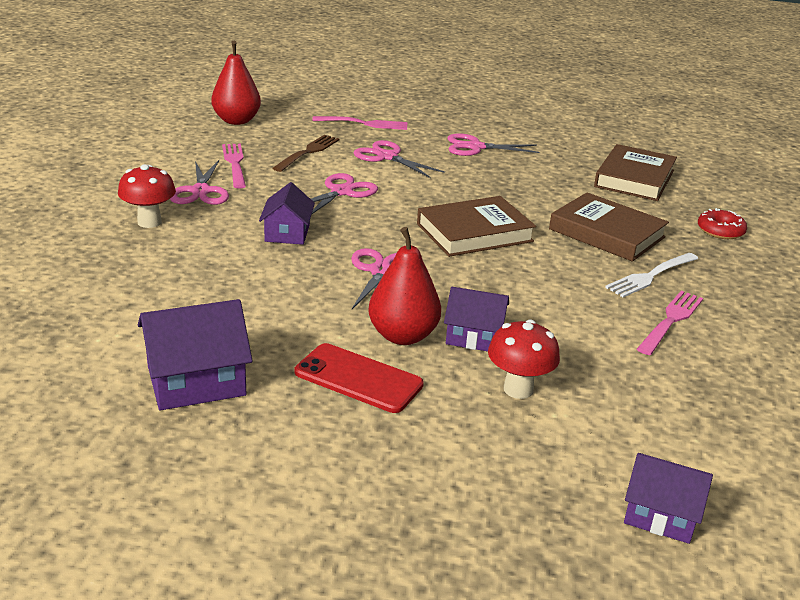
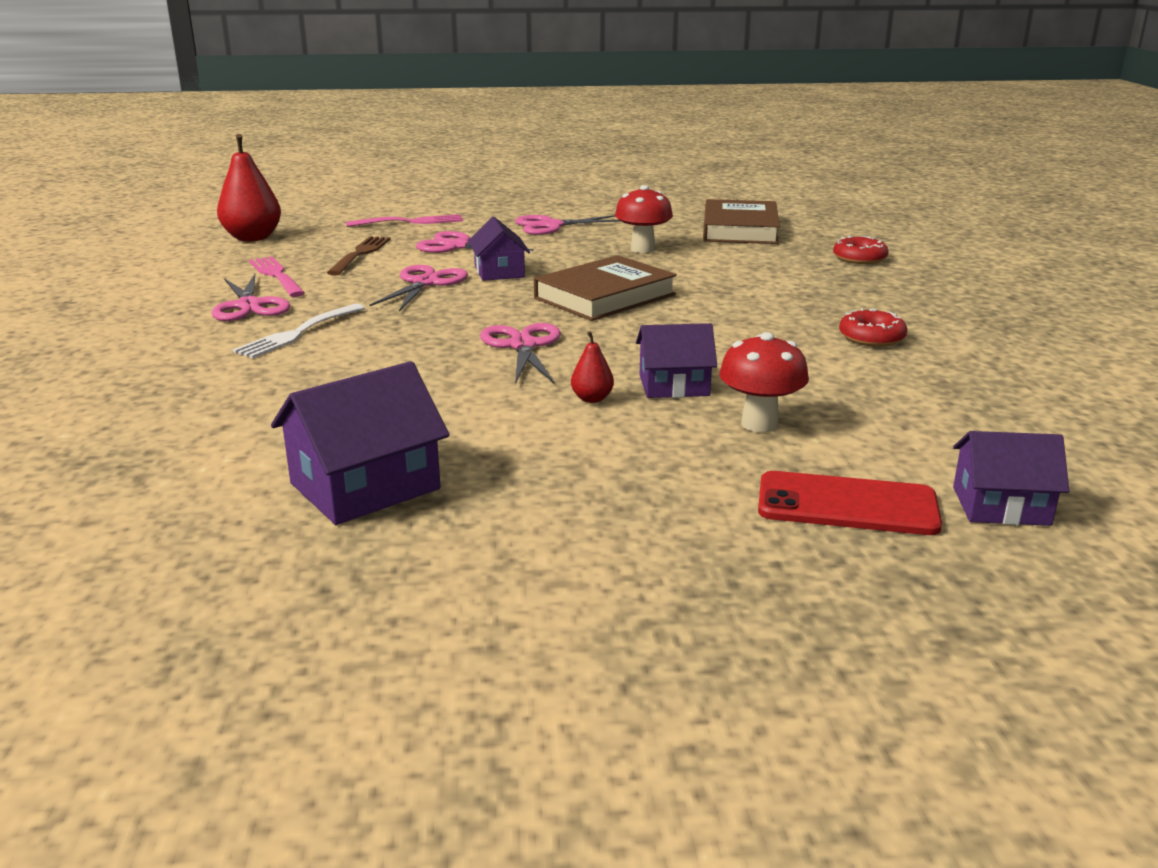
camera: 15 degrees left, 5 degrees down
red mushroom [118,164,176,228] -> red mushroom moved to [615,185,673,253]
purple house [259,182,315,245] -> purple house moved to [468,217,530,281]
red phone [295,343,424,413] -> red phone moved to [758,471,942,535]
red pear [368,227,441,345] -> red pear [571,331,614,403], size x0.48
brown book [549,192,669,262] -> none
white fork [605,253,698,297] -> white fork moved to [233,303,365,358]
pink fork [637,291,703,355] -> red donut [839,308,907,347]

------------------------------------------------------------

> **Exercise directions**:
Pictures excluded, repeat the records exactly from their opening line through the line containing "brown book [549,192,669,262] -> none".

> **Written answer**:
camera: 15 degrees left, 5 degrees down
red mushroom [118,164,176,228] -> red mushroom moved to [615,185,673,253]
purple house [259,182,315,245] -> purple house moved to [468,217,530,281]
red phone [295,343,424,413] -> red phone moved to [758,471,942,535]
red pear [368,227,441,345] -> red pear [571,331,614,403], size x0.48
brown book [549,192,669,262] -> none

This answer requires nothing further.